Coordinate-based change listings
_ _ _
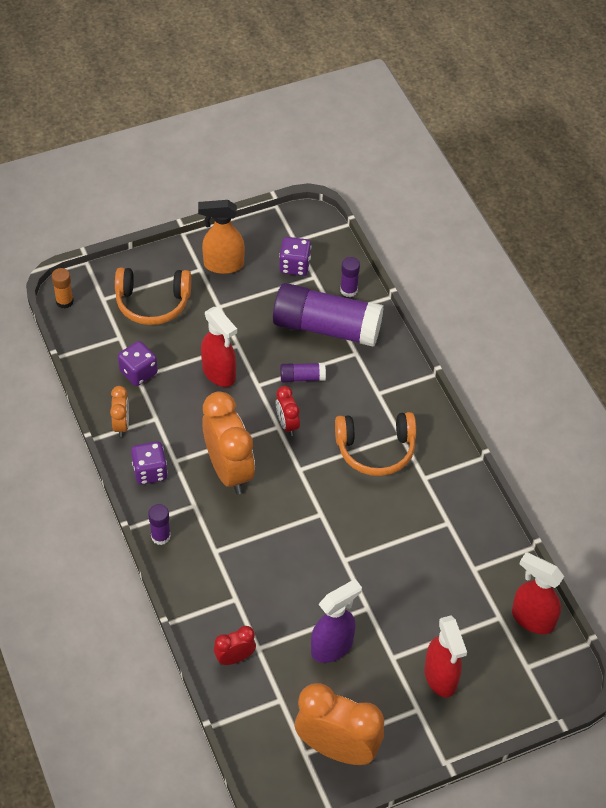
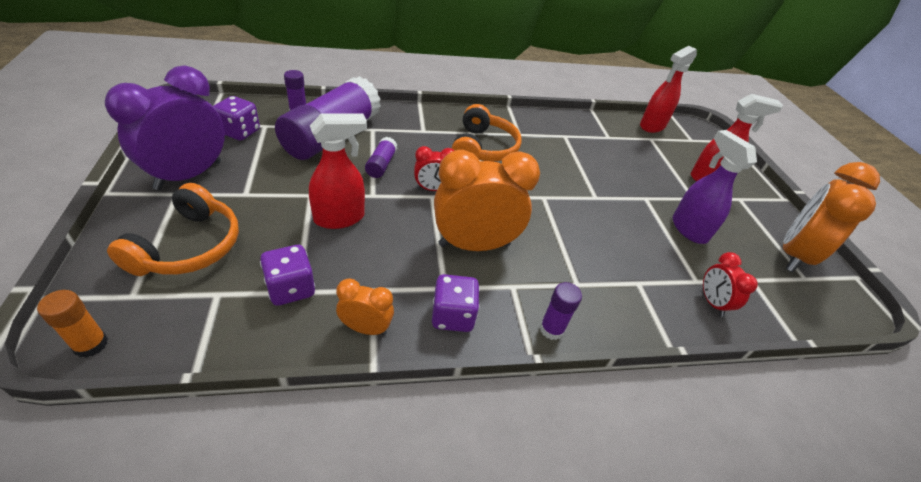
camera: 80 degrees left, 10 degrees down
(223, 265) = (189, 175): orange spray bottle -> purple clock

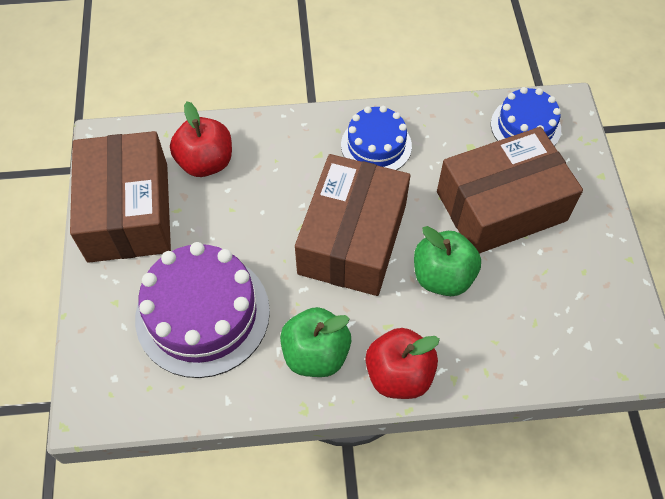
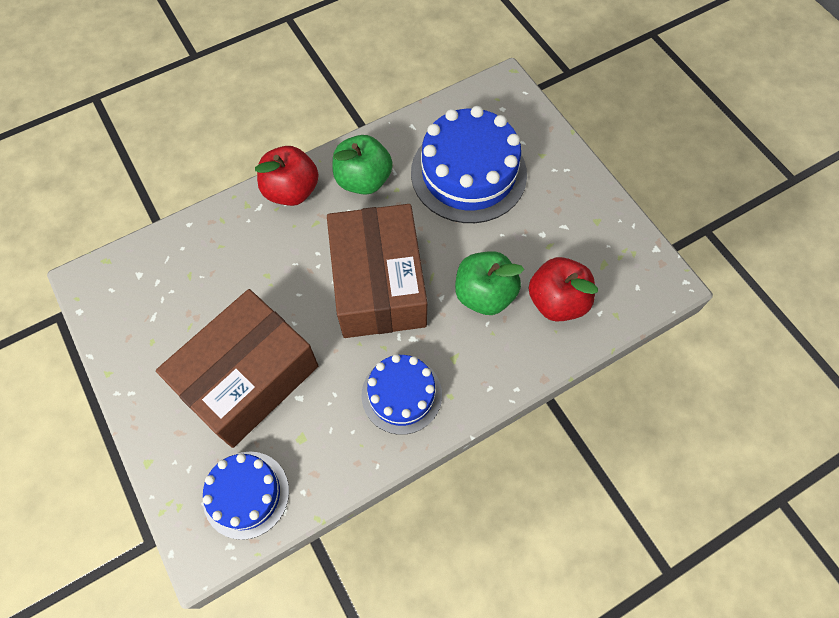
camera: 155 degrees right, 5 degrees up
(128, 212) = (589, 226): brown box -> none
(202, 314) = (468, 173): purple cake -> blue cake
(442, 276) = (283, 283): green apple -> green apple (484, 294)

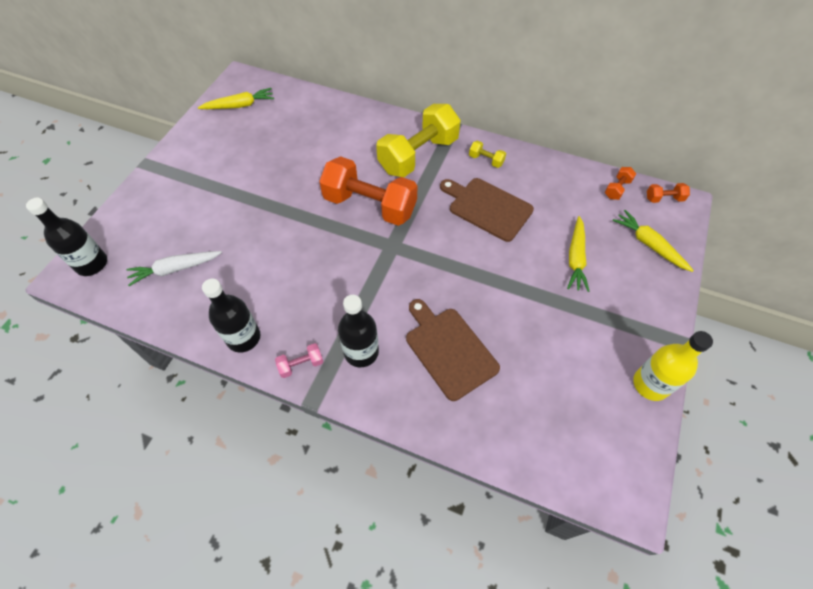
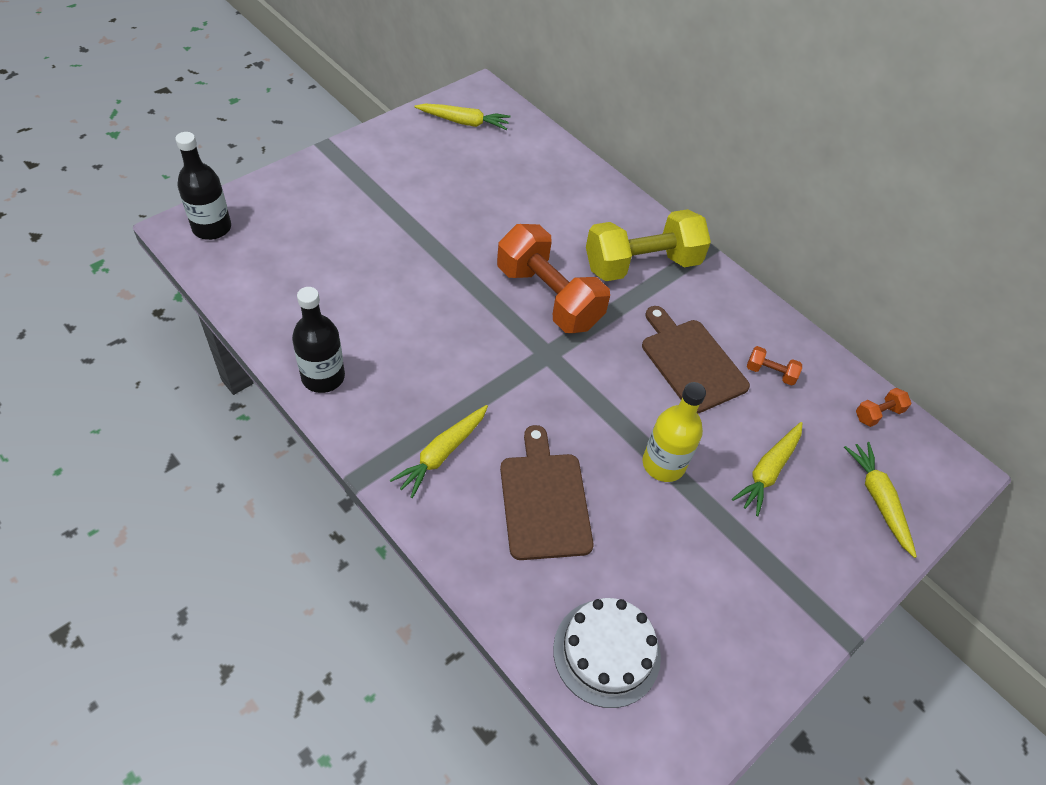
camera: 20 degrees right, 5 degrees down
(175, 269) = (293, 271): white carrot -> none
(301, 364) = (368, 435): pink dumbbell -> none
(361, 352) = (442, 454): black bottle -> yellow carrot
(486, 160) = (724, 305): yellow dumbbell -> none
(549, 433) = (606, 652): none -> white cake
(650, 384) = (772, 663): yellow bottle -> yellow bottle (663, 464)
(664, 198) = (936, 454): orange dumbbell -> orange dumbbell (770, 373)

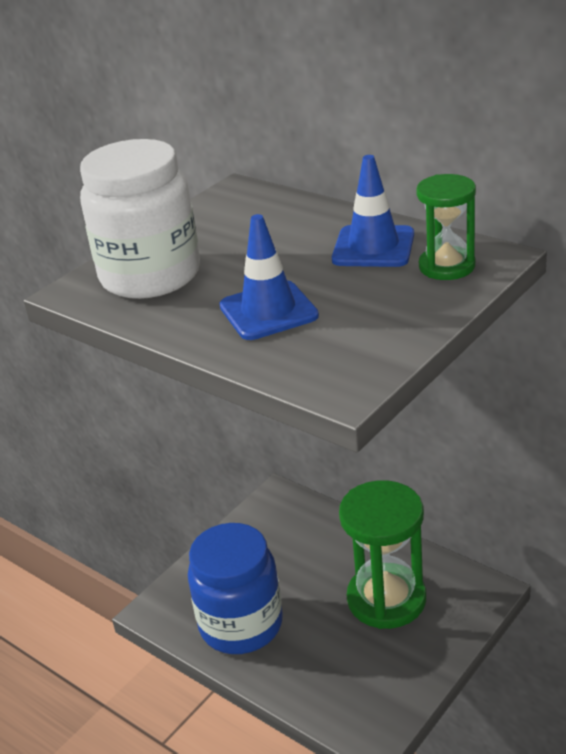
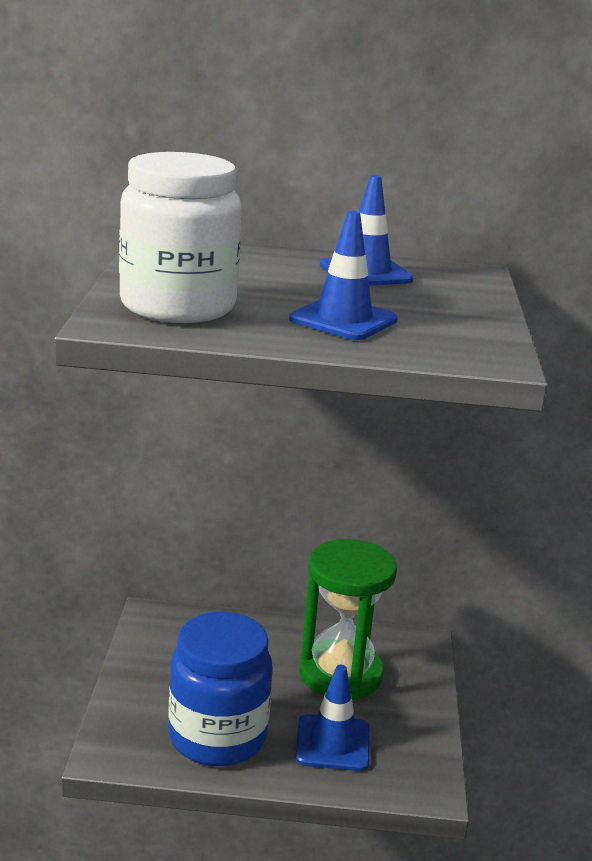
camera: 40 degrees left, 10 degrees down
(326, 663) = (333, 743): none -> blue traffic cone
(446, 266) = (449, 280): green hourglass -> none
_ _ _
REQUIRED WORK
Please find the lines in the data that contain the word "white" and copy them.

EXERCISE SOLUTION
(175, 269) = (293, 271): white carrot -> none
(549, 433) = (606, 652): none -> white cake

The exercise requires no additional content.